▸ **Prompt**:
If a line in the data below includes the string "tile", please return a copy of it.

▸ **Data listing**:
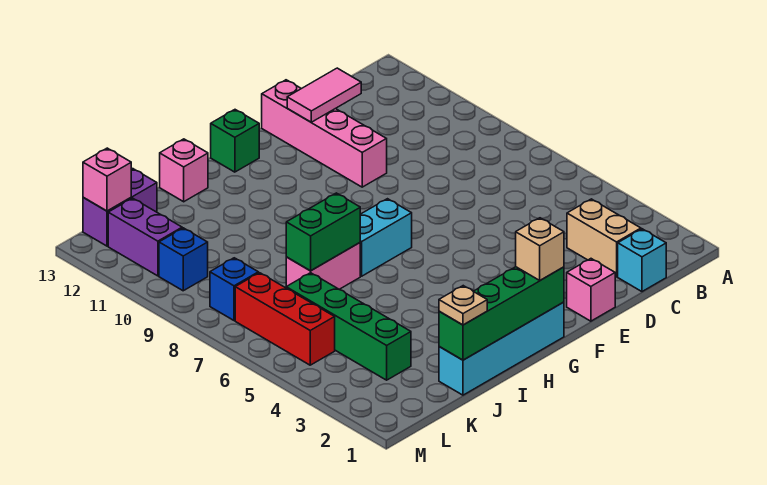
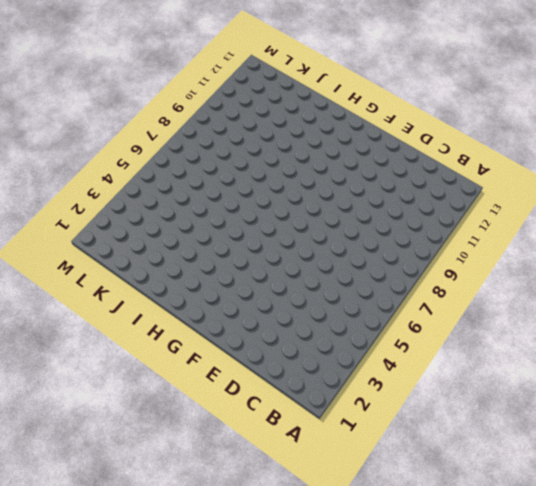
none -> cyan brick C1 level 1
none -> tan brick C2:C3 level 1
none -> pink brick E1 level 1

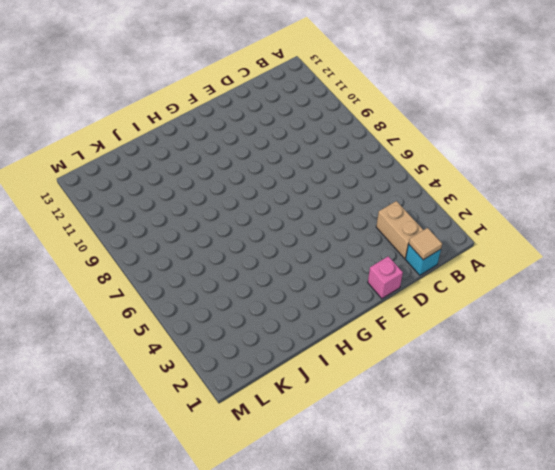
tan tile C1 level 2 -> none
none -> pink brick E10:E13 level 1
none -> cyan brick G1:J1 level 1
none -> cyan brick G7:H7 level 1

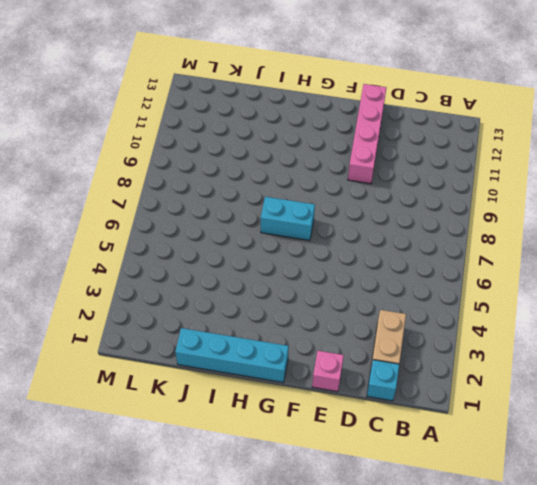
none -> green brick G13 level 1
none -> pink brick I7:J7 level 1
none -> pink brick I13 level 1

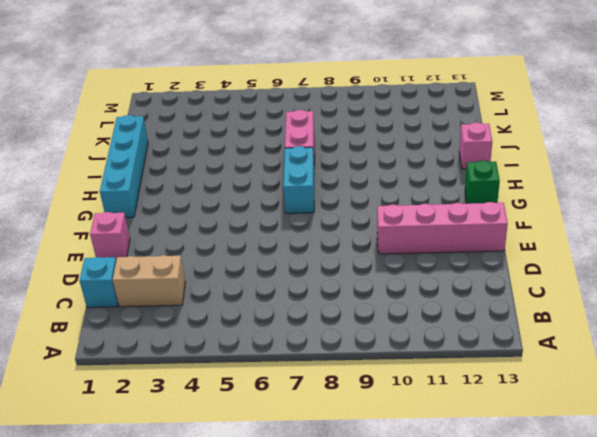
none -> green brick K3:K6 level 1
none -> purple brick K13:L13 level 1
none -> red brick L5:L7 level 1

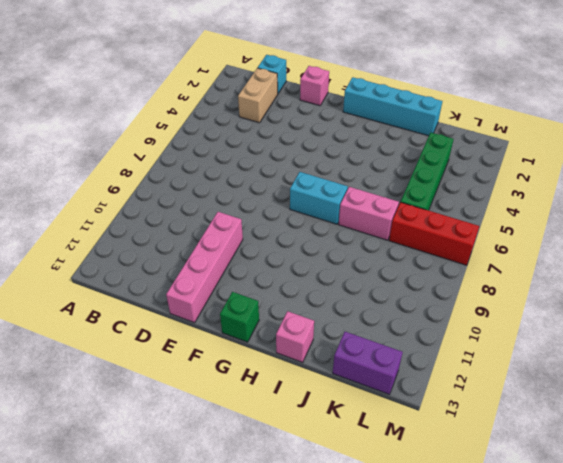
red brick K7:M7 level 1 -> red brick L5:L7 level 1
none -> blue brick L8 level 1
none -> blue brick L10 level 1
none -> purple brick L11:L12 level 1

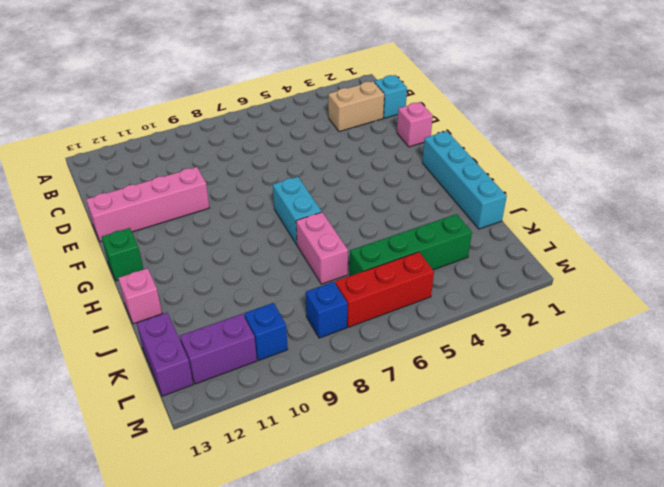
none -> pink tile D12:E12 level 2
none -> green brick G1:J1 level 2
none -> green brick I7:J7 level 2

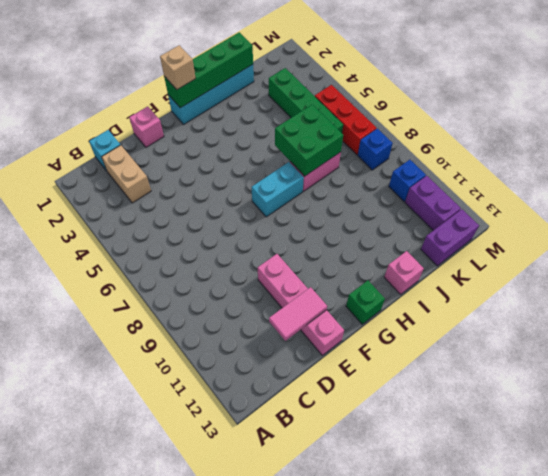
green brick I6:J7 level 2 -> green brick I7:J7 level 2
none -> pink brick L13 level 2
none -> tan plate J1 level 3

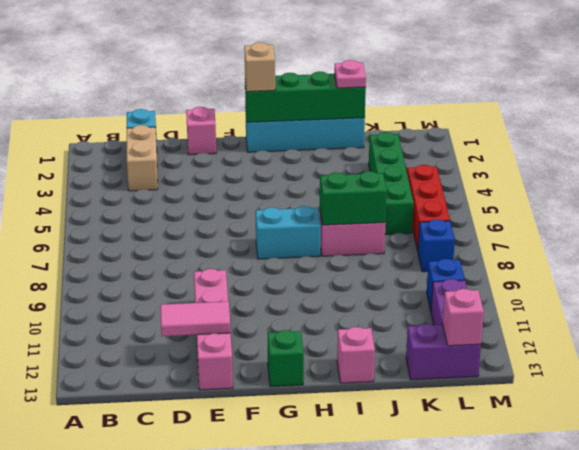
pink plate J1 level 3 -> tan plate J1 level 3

==

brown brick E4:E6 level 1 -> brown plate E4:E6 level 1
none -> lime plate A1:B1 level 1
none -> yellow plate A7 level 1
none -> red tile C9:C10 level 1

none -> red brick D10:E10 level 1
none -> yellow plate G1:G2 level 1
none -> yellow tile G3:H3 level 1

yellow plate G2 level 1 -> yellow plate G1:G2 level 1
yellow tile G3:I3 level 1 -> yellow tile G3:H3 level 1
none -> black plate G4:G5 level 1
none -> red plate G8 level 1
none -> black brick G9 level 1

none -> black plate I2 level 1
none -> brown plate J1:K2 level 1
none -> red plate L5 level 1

▸ **Task solution**:
tan tile C1 level 2 -> none
none -> pink tile D12:E12 level 2
none -> red tile C9:C10 level 1
none -> yellow tile G3:H3 level 1
yellow tile G3:I3 level 1 -> yellow tile G3:H3 level 1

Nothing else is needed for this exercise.